§ ASSIGNMENT: Nothing but the line containing "purple pot [206,285,314,369]" and the lines after it in the entries below should appear, each repeated exactly.

::: EXERCISE INPUTS

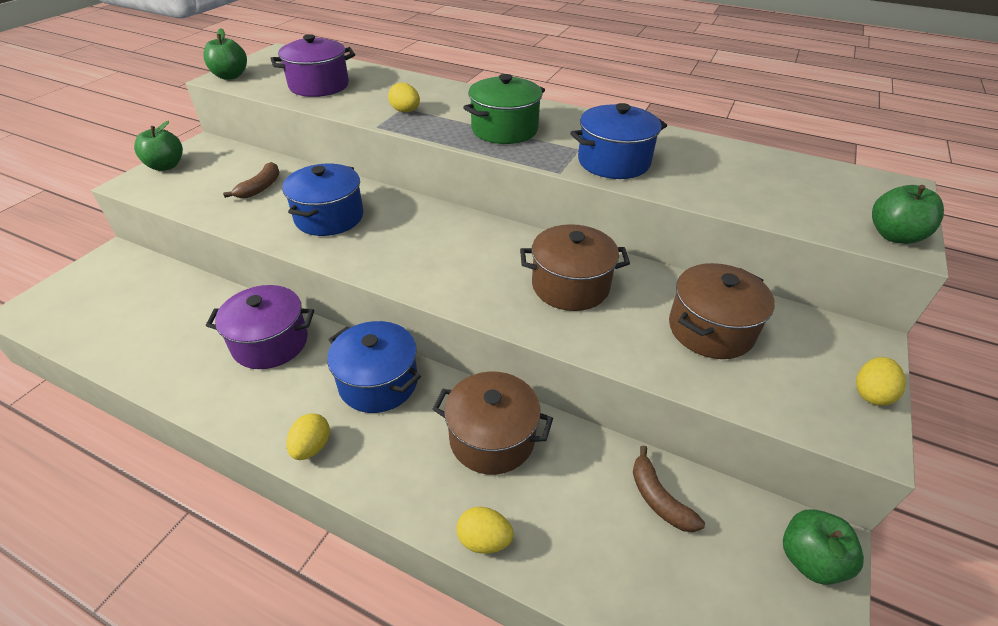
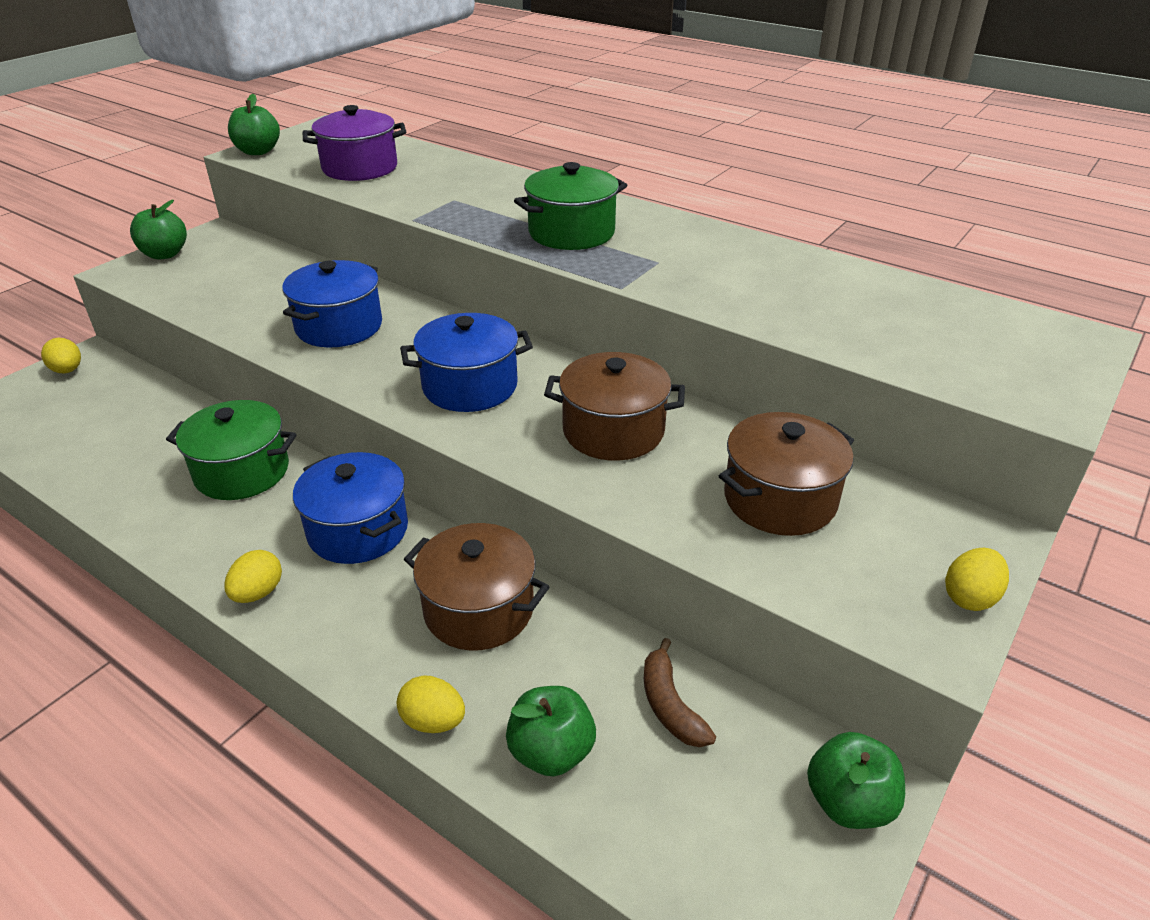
camera: 10 degrees right, 5 degrees down
purple pot [206,285,314,369] -> green pot [166,400,297,500]
brown banana [223,162,280,198] -> none
yellow egg [388,82,420,112] -> yellow egg moved to [41,338,81,373]
blue pot [570,103,667,179] -> blue pot moved to [400,313,533,412]
green apple [872,185,944,244] -> green apple moved to [506,686,596,776]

::::::

§ RESPONSE TO THE EXERCISE:
purple pot [206,285,314,369] -> green pot [166,400,297,500]
brown banana [223,162,280,198] -> none
yellow egg [388,82,420,112] -> yellow egg moved to [41,338,81,373]
blue pot [570,103,667,179] -> blue pot moved to [400,313,533,412]
green apple [872,185,944,244] -> green apple moved to [506,686,596,776]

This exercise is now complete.